*Entries supplied*
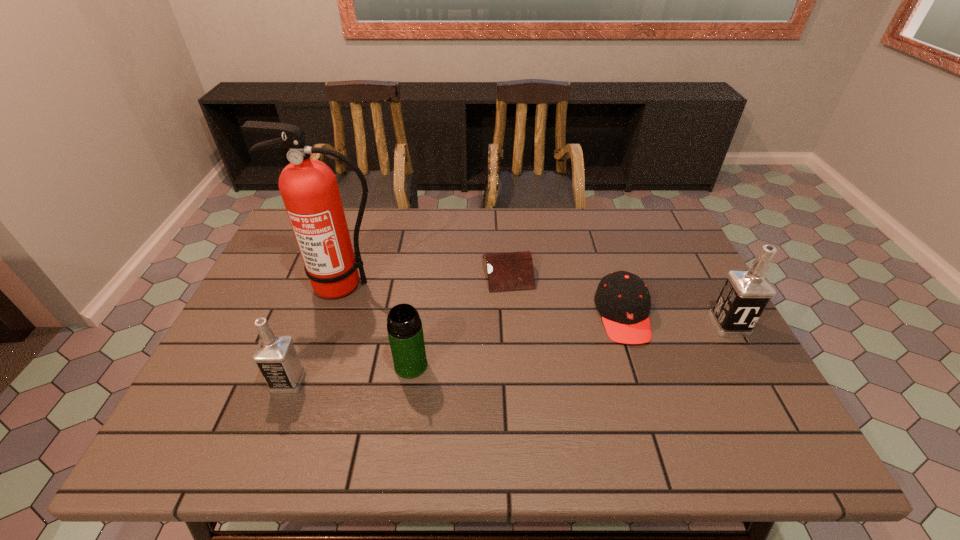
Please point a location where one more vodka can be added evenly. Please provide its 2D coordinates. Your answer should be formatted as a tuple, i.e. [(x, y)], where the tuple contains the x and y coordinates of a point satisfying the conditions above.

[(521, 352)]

* * *

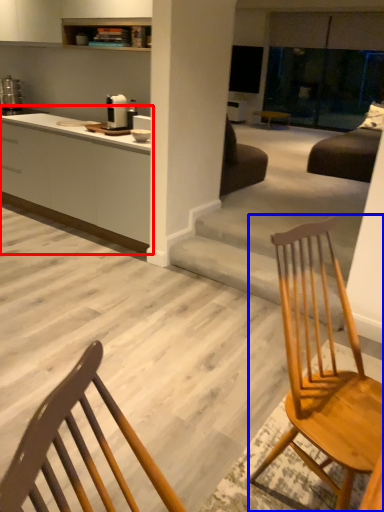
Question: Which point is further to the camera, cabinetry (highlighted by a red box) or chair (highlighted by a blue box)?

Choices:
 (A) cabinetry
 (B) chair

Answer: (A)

*Exercise goal*
Can you extract the rows starting at the line containing "Question: Which point" and ending at the line containing "Answer: (A)", reproducing them without any change?

*Exercise solution*
Question: Which point is further to the camera, cabinetry (highlighted by a red box) or chair (highlighted by a blue box)?

Choices:
 (A) cabinetry
 (B) chair

Answer: (A)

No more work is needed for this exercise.